→ Directions for this task:
Only an exact copy is wanted: the lines from the one holding "none -> purple slope M2:M4 level 1 top 4" through the last line below, minus the pictures.

→ Dataset excerpts:
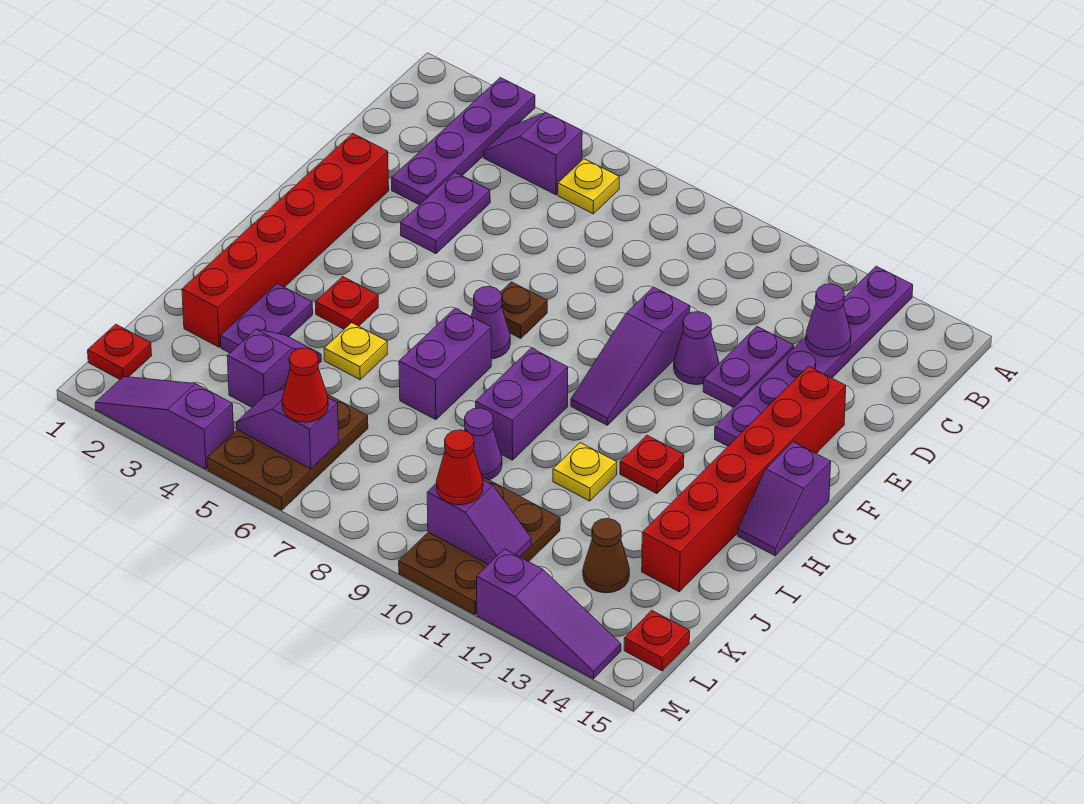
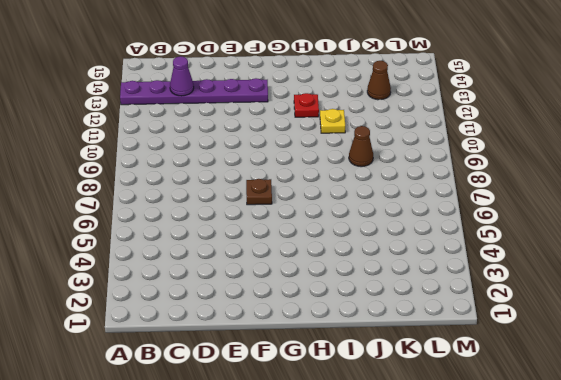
brown cone J9 level 1 -> purple cone J9 level 1
none -> purple plate A3:D3 level 1
none -> purple slope B4:B5 level 1 top 5
none -> yellow plate B6 level 1
none -> purple plate D4:E4 level 1

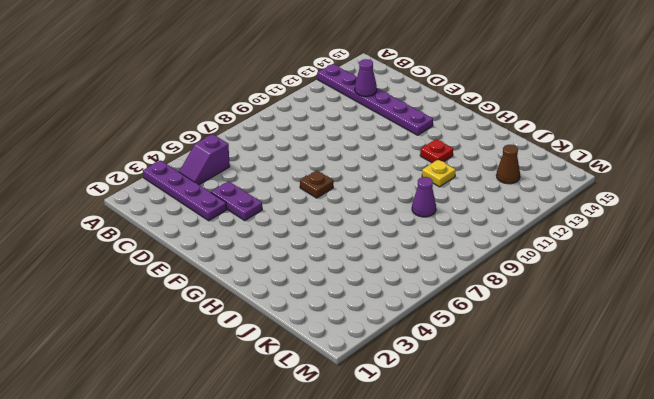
none -> yellow plate B6 level 1
none -> purple plate D12:E12 level 1
none -> red brick E2:J2 level 1
none -> purple slope E10:G10 level 1 top E

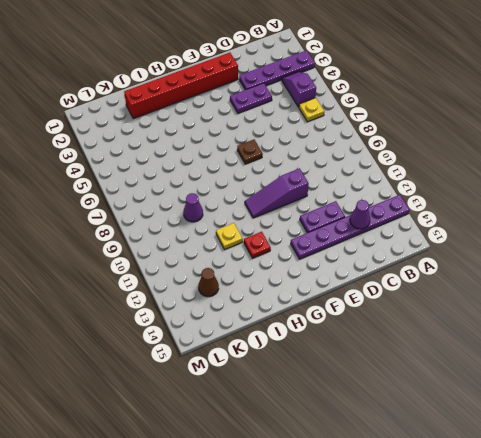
none -> purple cone E11 level 1
none -> red brick E14:J14 level 1
none -> purple cone G7 level 1
none -> purple slope G15:H15 level 1 top G

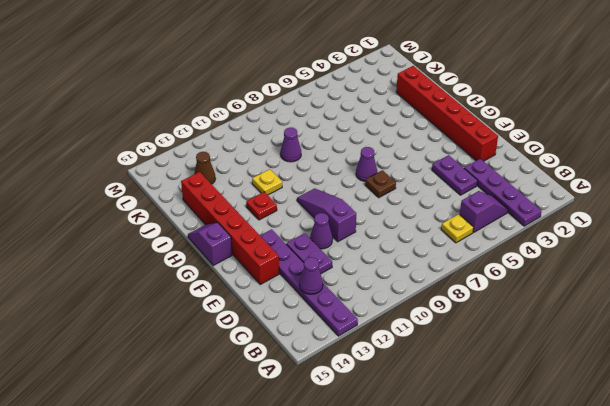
none -> red plate H4 level 1
none -> purple brick H7:I7 level 1
none -> purple brick H9:I9 level 1
none -> purple plate I3:J3 level 1

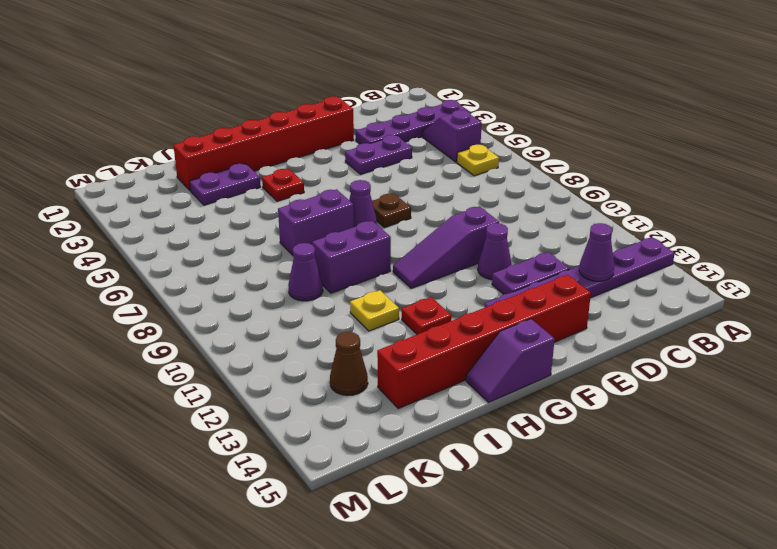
none -> yellow plate I5 level 1
none -> purple slope J4:K4 level 1 top K
none -> brown plate K5:M6 level 1
none -> brown plate K10:M11 level 1

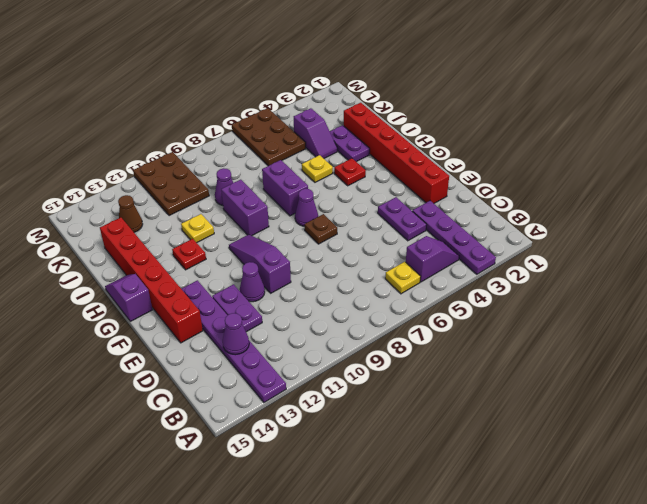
none -> red plate L1 level 1
none -> red plate L15 level 1
none -> purple slope M2:M4 level 1 top 4
none -> purple slope M12:M14 level 1 top 12

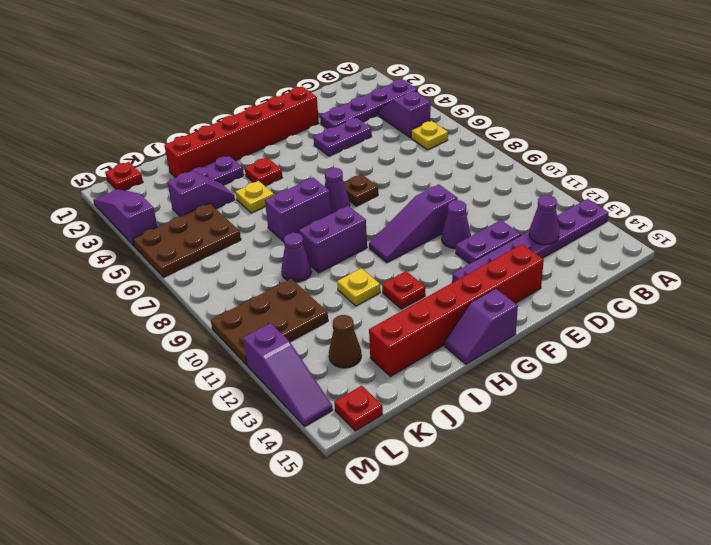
none -> purple slope L5:L6 level 2 top 6
none -> purple slope L10:L11 level 2 top 10
none -> red cone L6 level 3
none -> red cone L10 level 3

→ Result:
none -> purple slope M2:M4 level 1 top 4
none -> purple slope M12:M14 level 1 top 12

none -> purple slope L5:L6 level 2 top 6
none -> purple slope L10:L11 level 2 top 10
none -> red cone L6 level 3
none -> red cone L10 level 3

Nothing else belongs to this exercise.